-- Exercise description --
Repeat the data below exactly, dropping any pictures it holds.

Version difference data:
<<<<

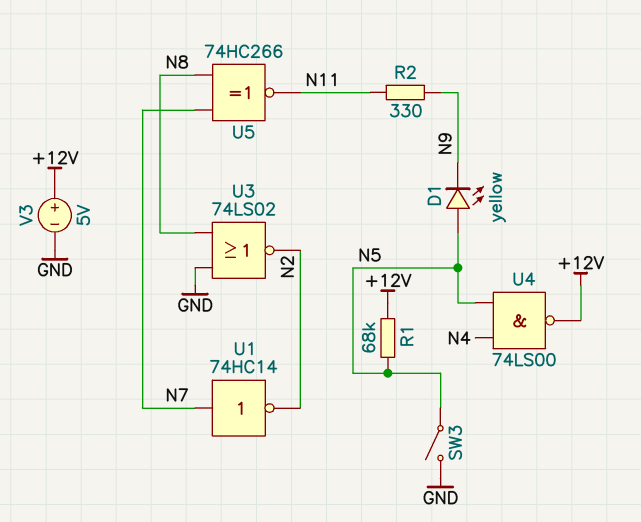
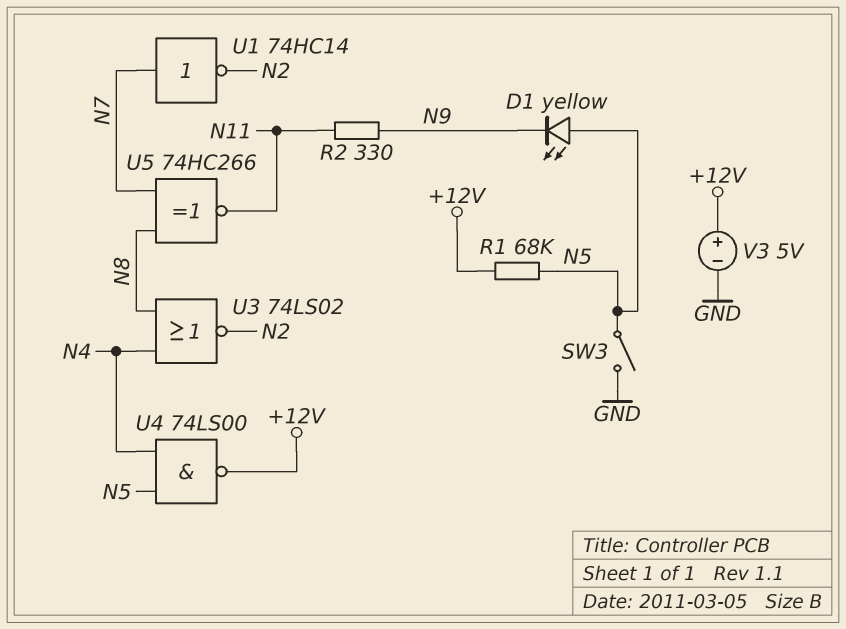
U3: NOR 74LS02 (in GND, in N8, out N2) -> NOR 74LS02 (in N4, in N8, out N2)

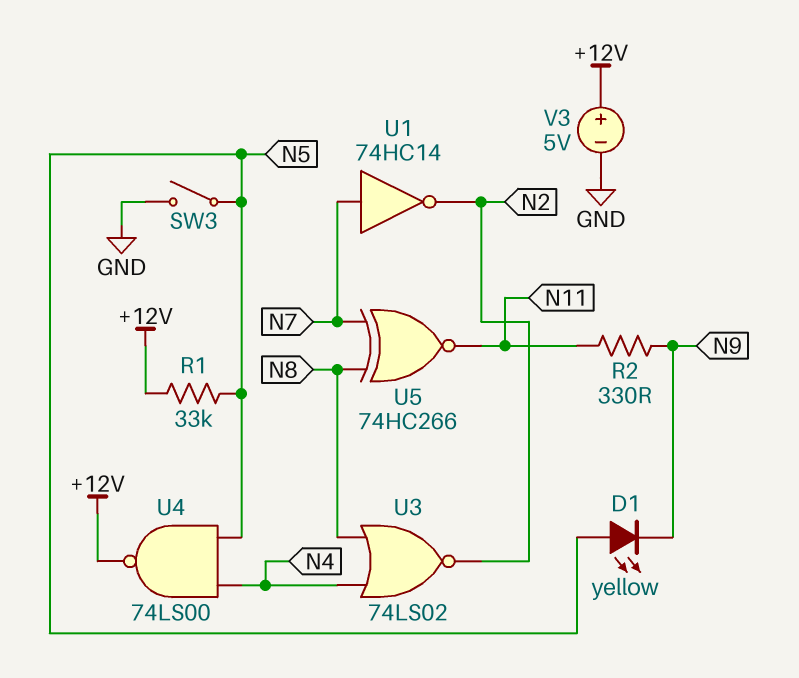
R1: 68k (+12V, N5) -> 33k (+12V, N5)

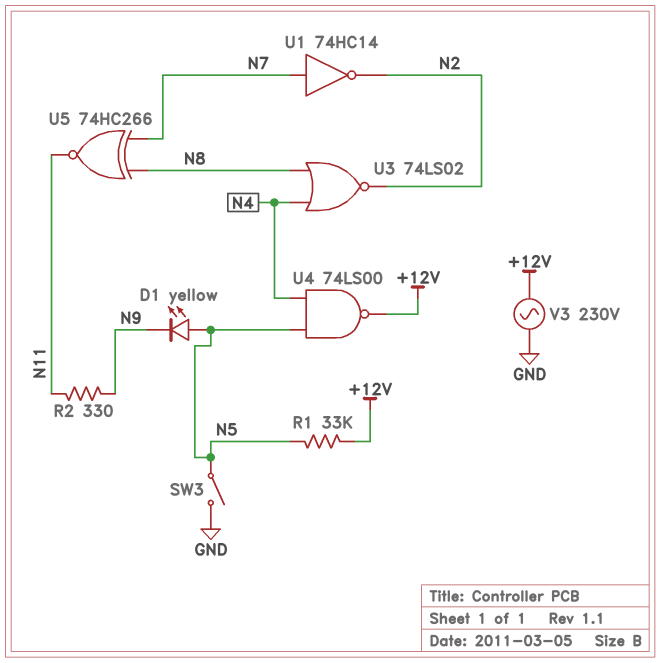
V3: 5V (plus +12V, minus GND) -> AC 230V (+12V, GND)

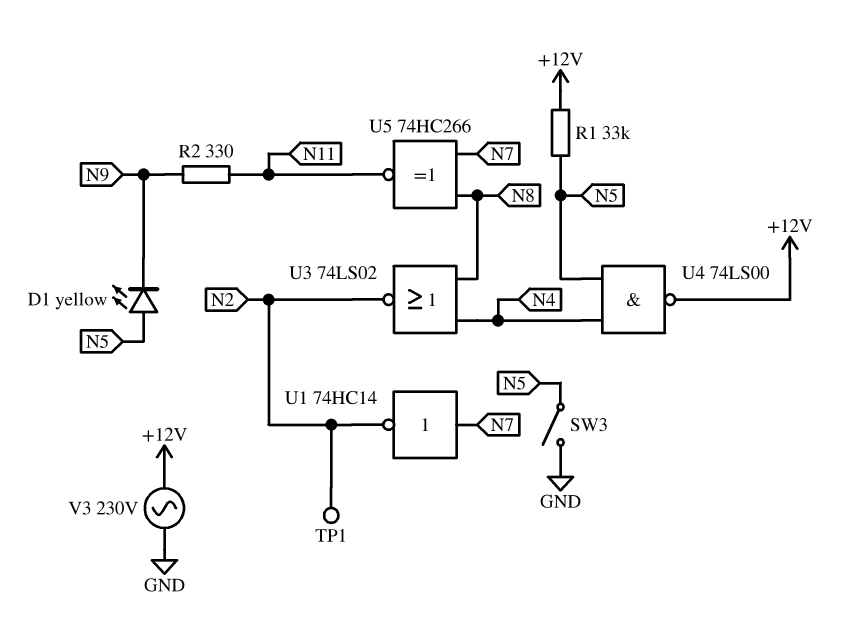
TP1: none -> test point (N2)

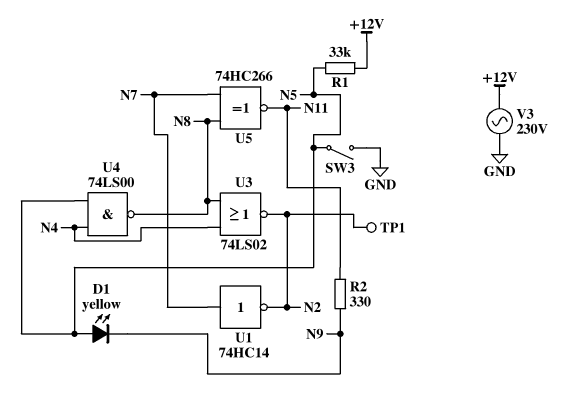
U4: NAND 74LS00 (in N4, in N5, out +12V) -> NAND 74LS00 (in N4, in N5, out N8)

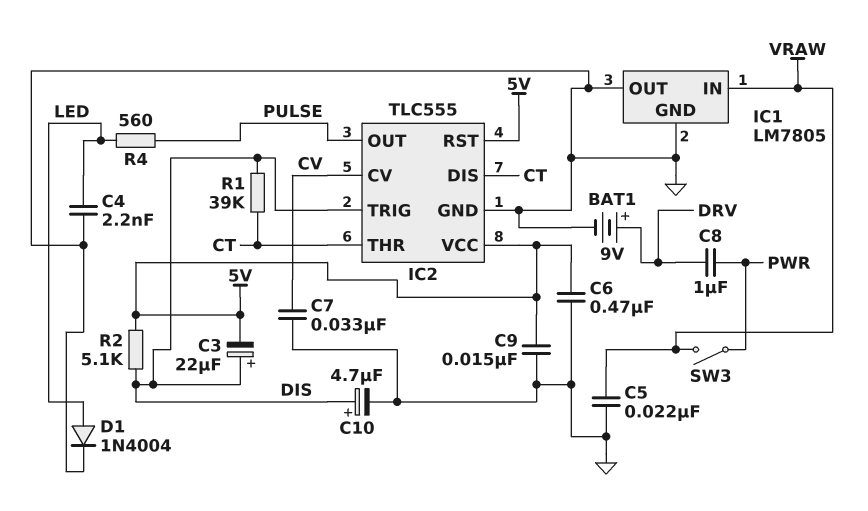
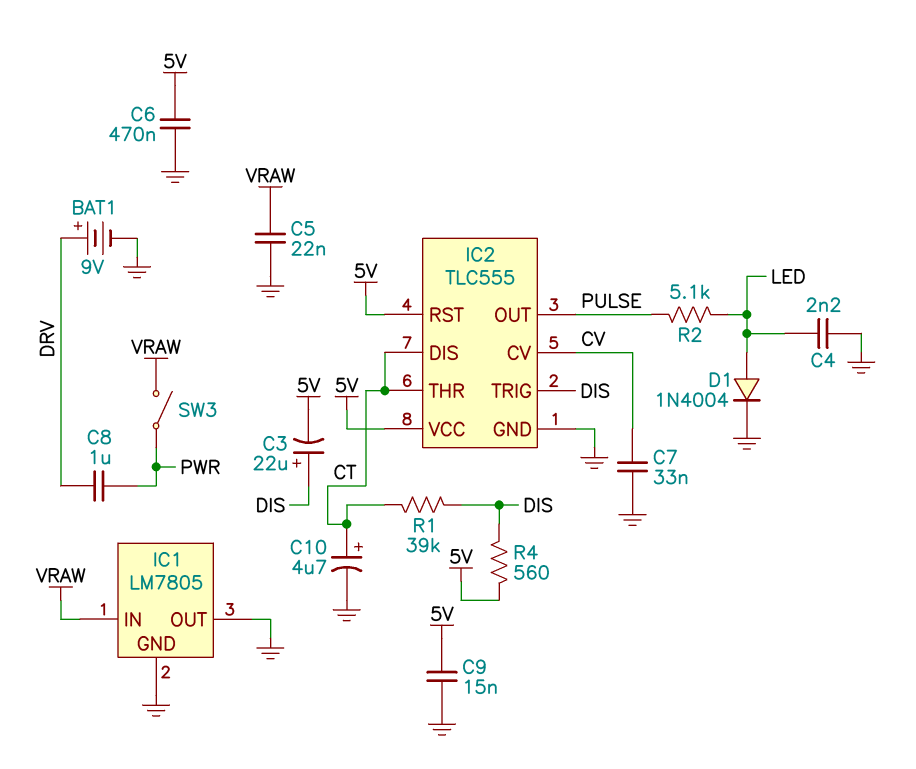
C10: 4.7uF (plus DIS, minus GND) -> 4.7uF (plus CT, minus GND)
R2: 5.1k (5V, DIS) -> 5.1k (LED, PULSE)
R4: 560 (LED, PULSE) -> 560 (5V, DIS)

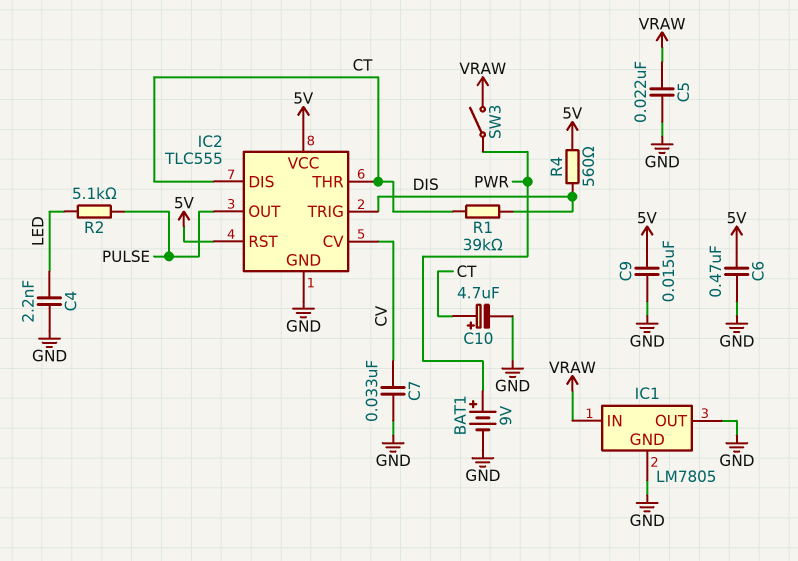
BAT1: 9V (plus DRV, minus GND) -> 9V (plus PWR, minus GND)
C3: 22uF (plus DIS, minus 5V) -> none
C8: 1uF (DRV, PWR) -> none
D1: diode 1N4004 (A LED, K GND) -> none

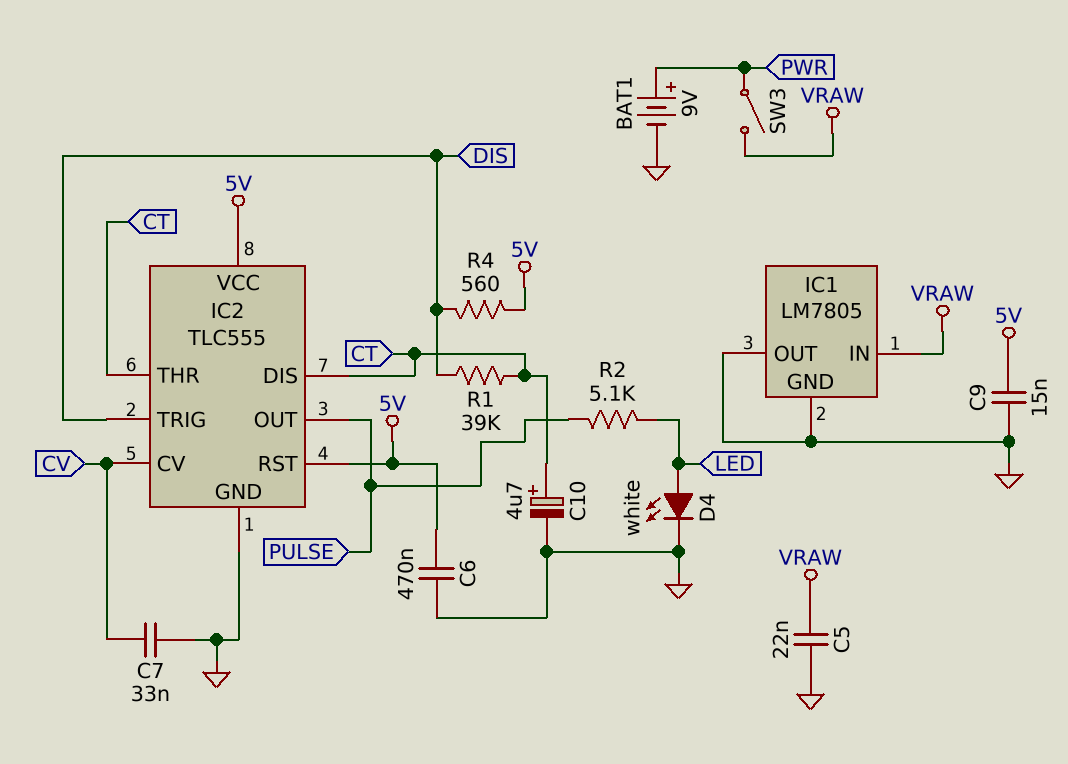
C4: 2.2nF (GND, LED) -> none
D4: none -> LED white (A LED, K GND)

>>>>

-- Your solution --
U3: NOR 74LS02 (in GND, in N8, out N2) -> NOR 74LS02 (in N4, in N8, out N2)

R1: 68k (+12V, N5) -> 33k (+12V, N5)

V3: 5V (plus +12V, minus GND) -> AC 230V (+12V, GND)

TP1: none -> test point (N2)

U4: NAND 74LS00 (in N4, in N5, out +12V) -> NAND 74LS00 (in N4, in N5, out N8)

C10: 4.7uF (plus DIS, minus GND) -> 4.7uF (plus CT, minus GND)
R2: 5.1k (5V, DIS) -> 5.1k (LED, PULSE)
R4: 560 (LED, PULSE) -> 560 (5V, DIS)

BAT1: 9V (plus DRV, minus GND) -> 9V (plus PWR, minus GND)
C3: 22uF (plus DIS, minus 5V) -> none
C8: 1uF (DRV, PWR) -> none
D1: diode 1N4004 (A LED, K GND) -> none

C4: 2.2nF (GND, LED) -> none
D4: none -> LED white (A LED, K GND)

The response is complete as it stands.